Write every entry out again with no changes, and leave the images behind.

Object tracking records
--------------------------------------------------

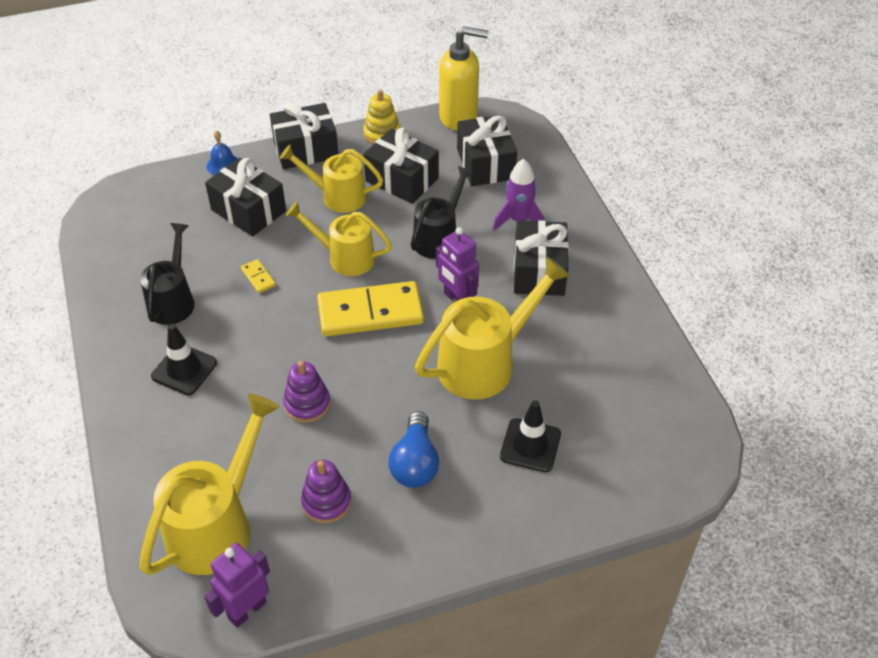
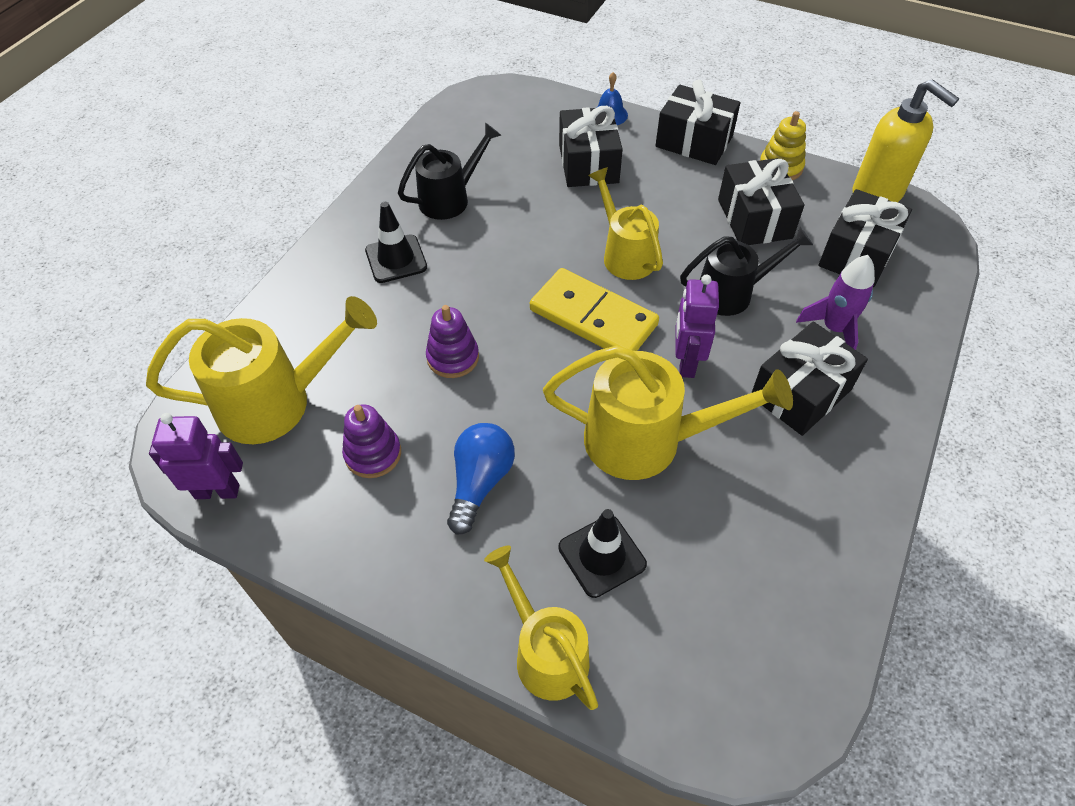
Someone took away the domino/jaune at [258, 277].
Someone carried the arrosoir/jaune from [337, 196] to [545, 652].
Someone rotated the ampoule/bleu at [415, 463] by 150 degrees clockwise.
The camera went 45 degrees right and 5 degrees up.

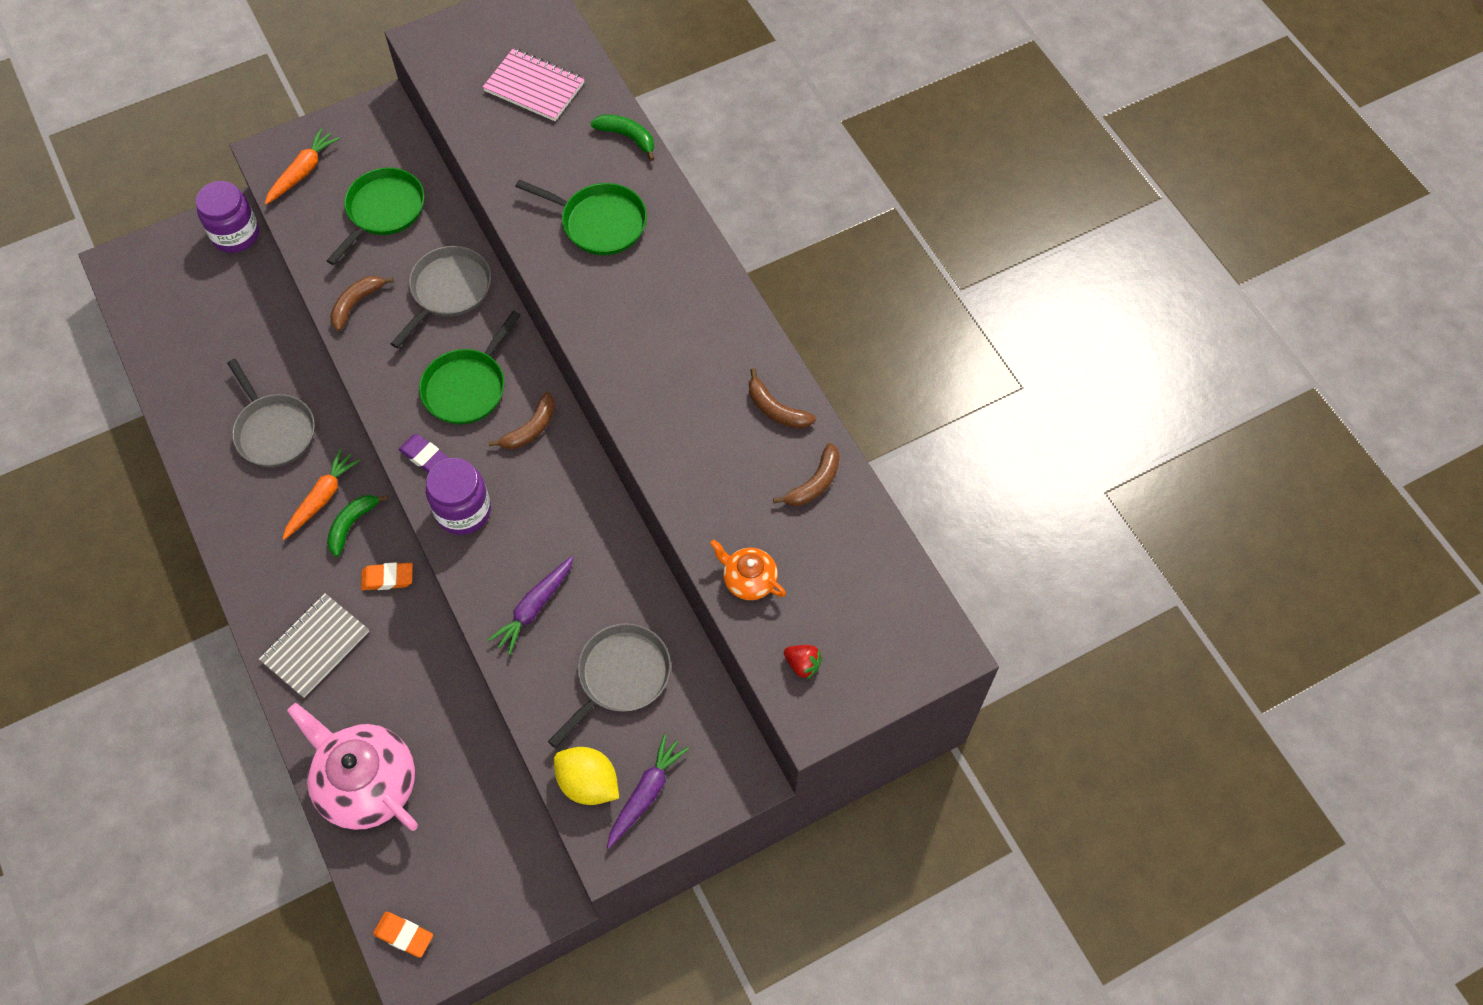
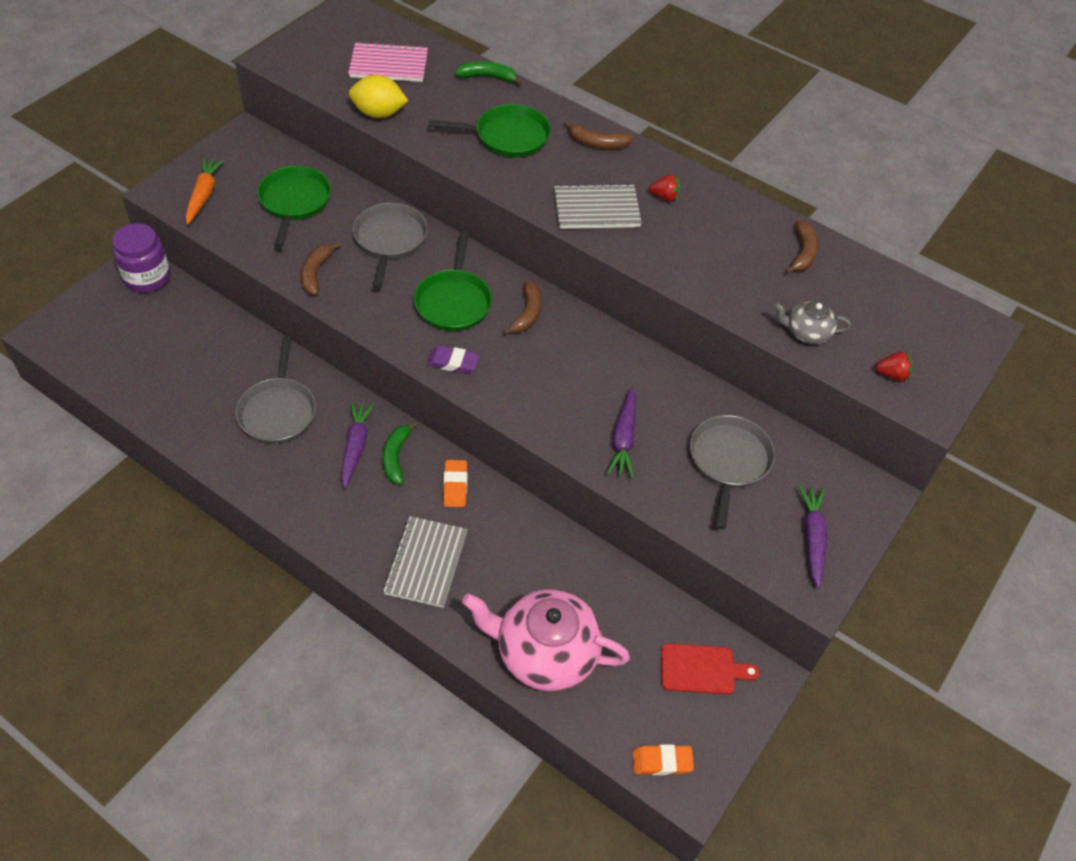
Someone rotated the poêle/gris at [274, 431] by 60 degrees clockwise.
Someone repainted the carotte/orange at [322, 498], which became the carotte/violet at [355, 446].
Someone rotated the gomme/orange at [388, 578] by 60 degrees counterclockwise.
Someone took away the bocal/violet at [463, 511].
Someone carried the citron/jaune from [588, 783] to [379, 113].
Someone repainted the théière/orange at [748, 580], which became the théière/gris at [807, 333].
Someone carried the banane/marron from [776, 409] to [597, 143].
Someone put down the carnet/gris at [596, 209].
Someone put down the fraise/rouge at [665, 197].
Someone put down the planche à découper/rouge at [702, 669].
The camera went 30 degrees left and 10 degrees down.

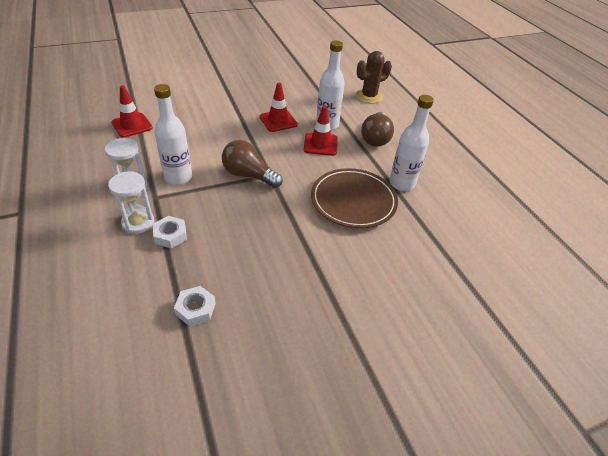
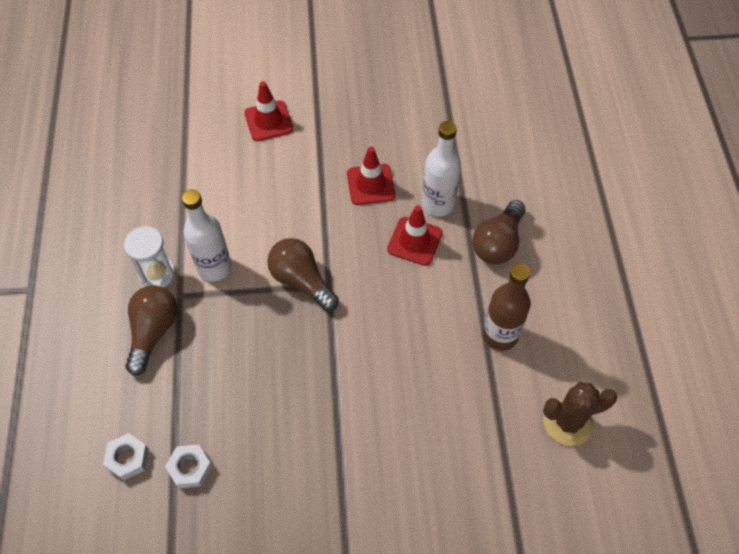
Someone swapped the sablier/blanc at [138, 222] for the ampoule/marron at [153, 331].
Someone carried the cône de chantier/rouge from [132, 125] to [269, 121].
Someone carried the écrou/blanc from [170, 235] to [127, 458].
Someone took away the assiette/marron at [353, 201].
Someone carried the cactus/marron from [369, 96] to [568, 422].
Someone repainted the bouteille/blanc at [402, 183], which became the bouteille/marron at [500, 335].
The camera went 20 degrees right and 15 degrees up.

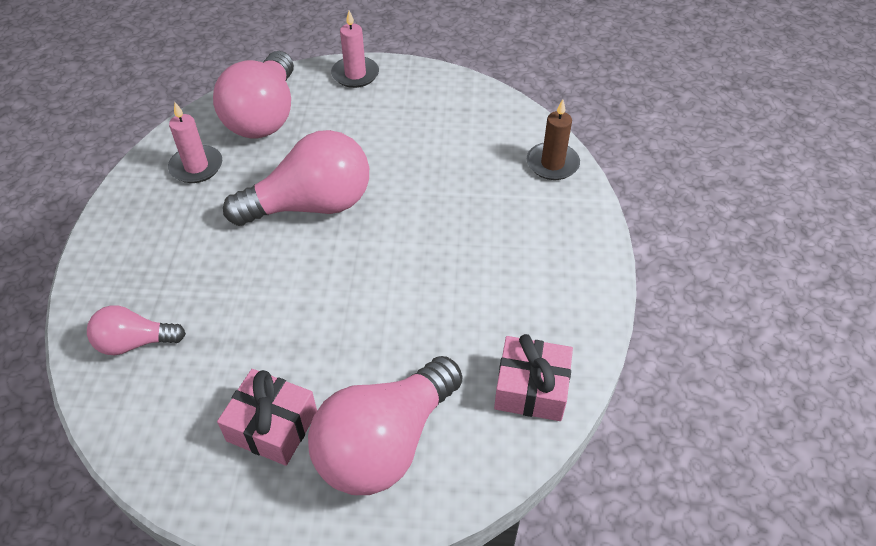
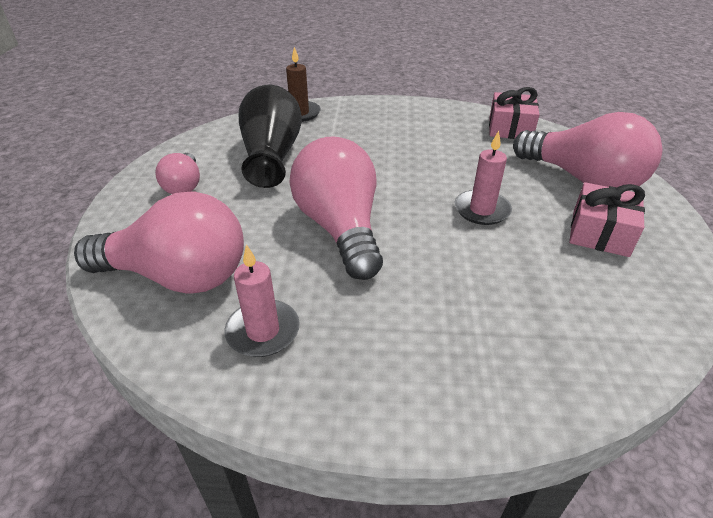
Someone carried the ampoule/rose from [135, 342] to [184, 185].
Someone carried the bougie/rose from [355, 74] to [482, 210].
Someone put down the vase/noir at [272, 155].
The camera went 90 degrees left and 10 degrees down.

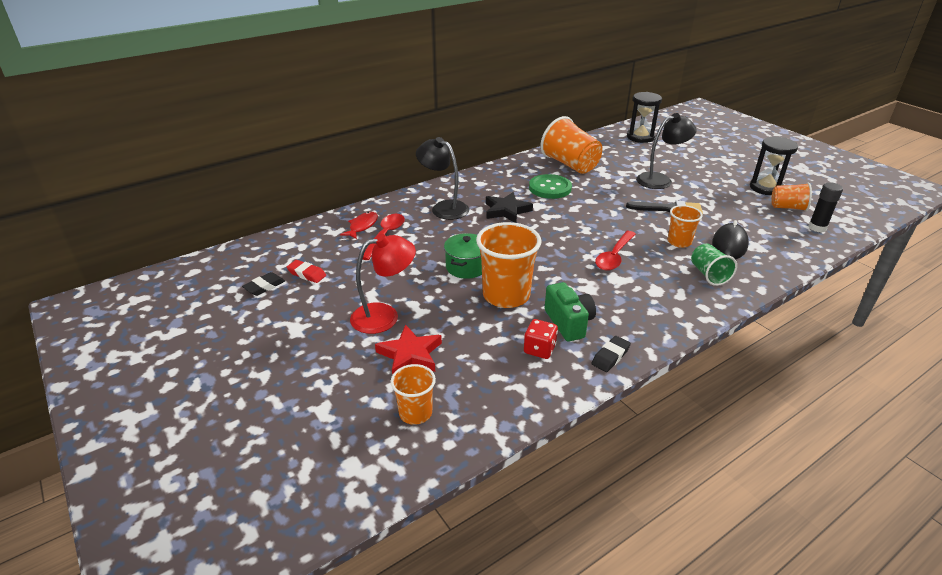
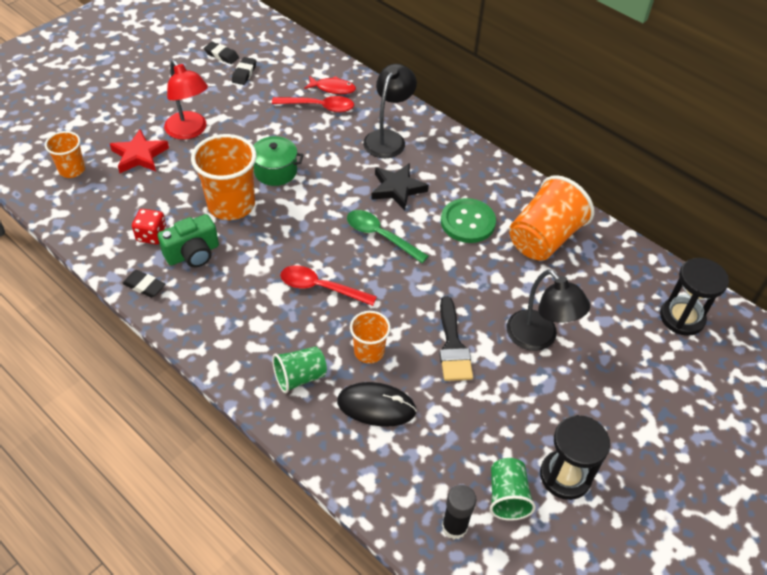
Someone repainted the gomme/rouge at [307, 274], which became the gomme/noir at [244, 73].
Someone repainted the gobelet/orange at [787, 207], which became the gobelet/vert at [507, 496].
Someone put down the cuillère/vert at [381, 236].
The camera went 75 degrees right and 15 degrees up.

--------------------------------------------------

→ Output of the exercise
Someone took away the domino/jaune at [258, 277].
Someone carried the arrosoir/jaune from [337, 196] to [545, 652].
Someone rotated the ampoule/bleu at [415, 463] by 150 degrees clockwise.
The camera went 45 degrees right and 5 degrees up.

Someone rotated the poêle/gris at [274, 431] by 60 degrees clockwise.
Someone repainted the carotte/orange at [322, 498], which became the carotte/violet at [355, 446].
Someone rotated the gomme/orange at [388, 578] by 60 degrees counterclockwise.
Someone took away the bocal/violet at [463, 511].
Someone carried the citron/jaune from [588, 783] to [379, 113].
Someone repainted the théière/orange at [748, 580], which became the théière/gris at [807, 333].
Someone carried the banane/marron from [776, 409] to [597, 143].
Someone put down the carnet/gris at [596, 209].
Someone put down the fraise/rouge at [665, 197].
Someone put down the planche à découper/rouge at [702, 669].
The camera went 30 degrees left and 10 degrees down.

Someone swapped the sablier/blanc at [138, 222] for the ampoule/marron at [153, 331].
Someone carried the cône de chantier/rouge from [132, 125] to [269, 121].
Someone carried the écrou/blanc from [170, 235] to [127, 458].
Someone took away the assiette/marron at [353, 201].
Someone carried the cactus/marron from [369, 96] to [568, 422].
Someone repainted the bouteille/blanc at [402, 183], which became the bouteille/marron at [500, 335].
The camera went 20 degrees right and 15 degrees up.

Someone carried the ampoule/rose from [135, 342] to [184, 185].
Someone carried the bougie/rose from [355, 74] to [482, 210].
Someone put down the vase/noir at [272, 155].
The camera went 90 degrees left and 10 degrees down.

Someone repainted the gomme/rouge at [307, 274], which became the gomme/noir at [244, 73].
Someone repainted the gobelet/orange at [787, 207], which became the gobelet/vert at [507, 496].
Someone put down the cuillère/vert at [381, 236].
The camera went 75 degrees right and 15 degrees up.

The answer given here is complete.